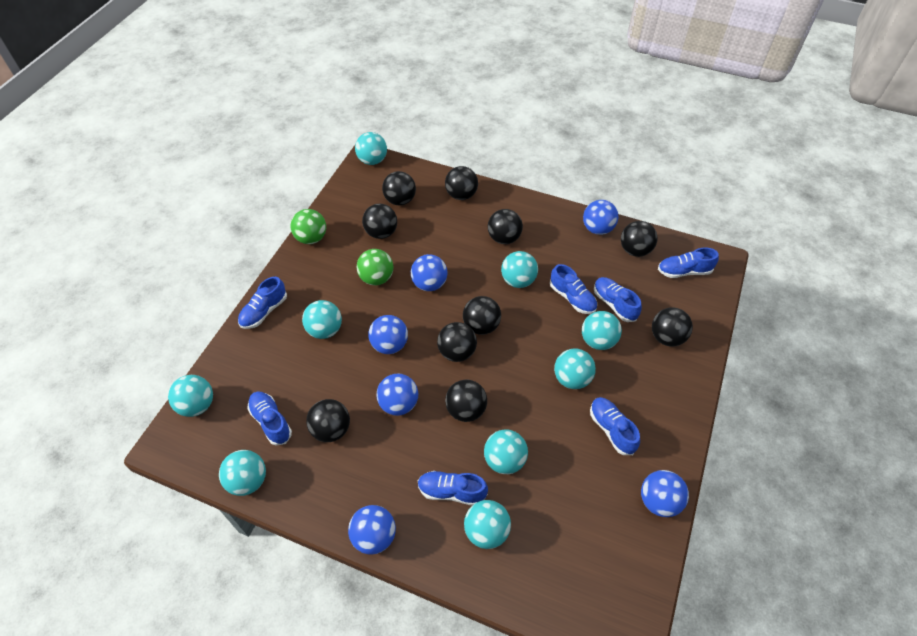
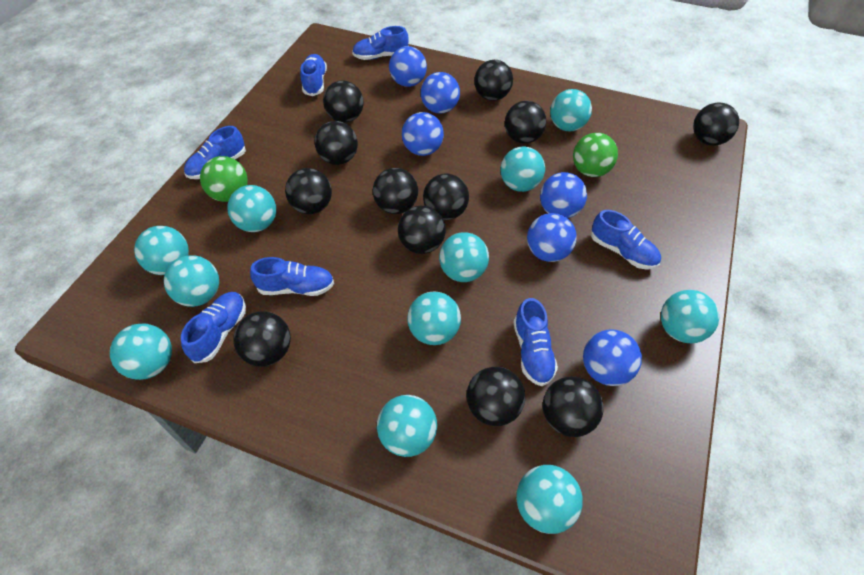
black ball: 10 -> 12
turquoise ball: 9 -> 11

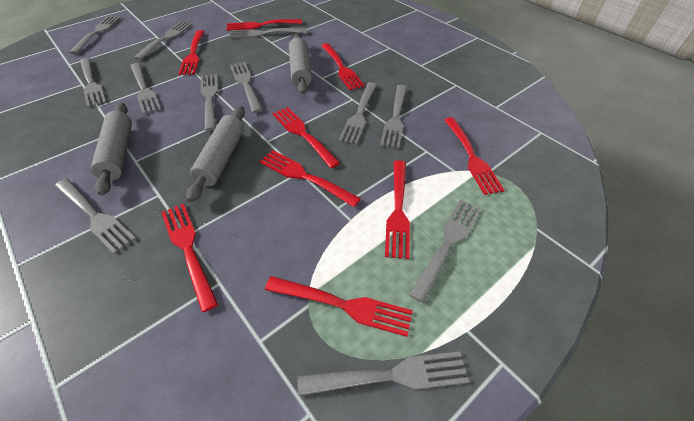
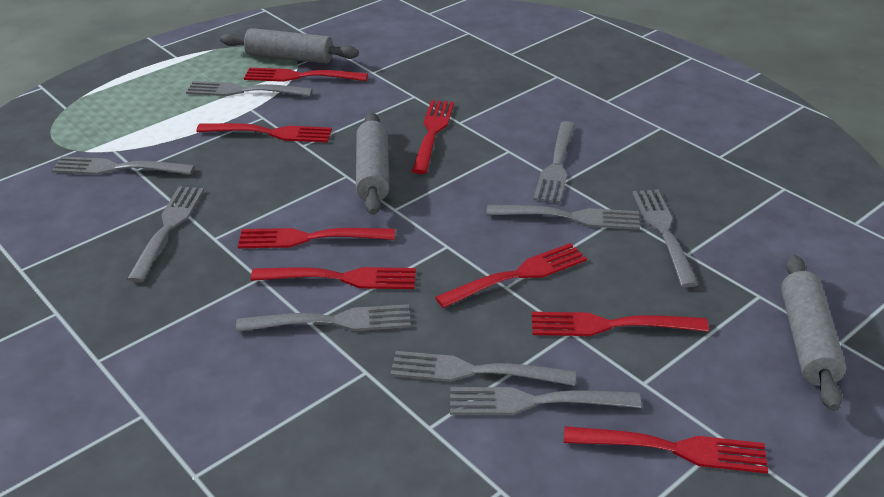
grey fork: 12 -> 9
red fork: 9 -> 8

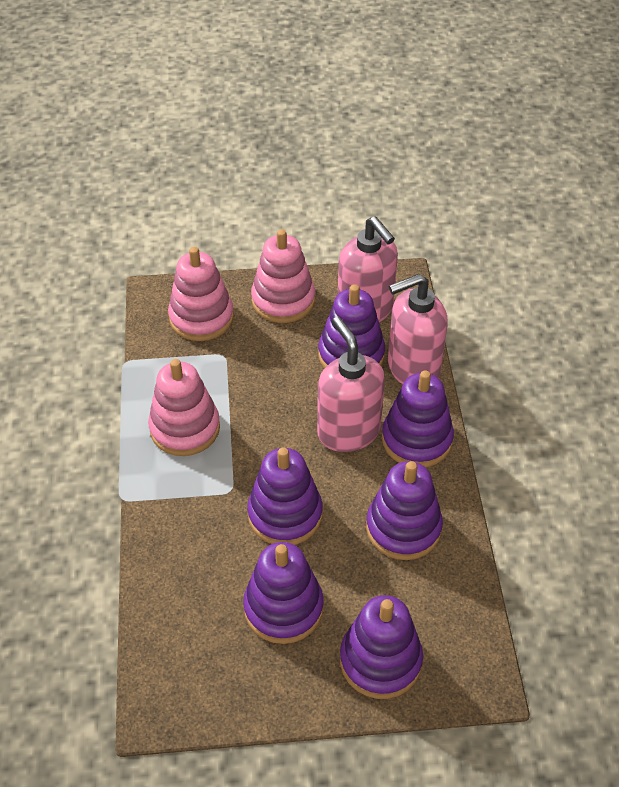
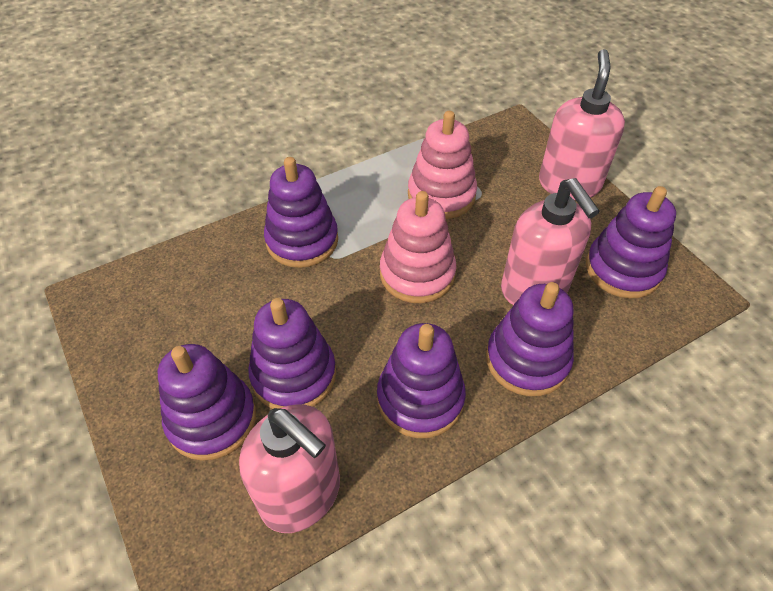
pink stacking toy: 3 -> 2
────────
» Task description: Please print all the lines above exactly as given and leave out every picture.

» Exercise answer:
black ball: 10 -> 12
turquoise ball: 9 -> 11

grey fork: 12 -> 9
red fork: 9 -> 8

pink stacking toy: 3 -> 2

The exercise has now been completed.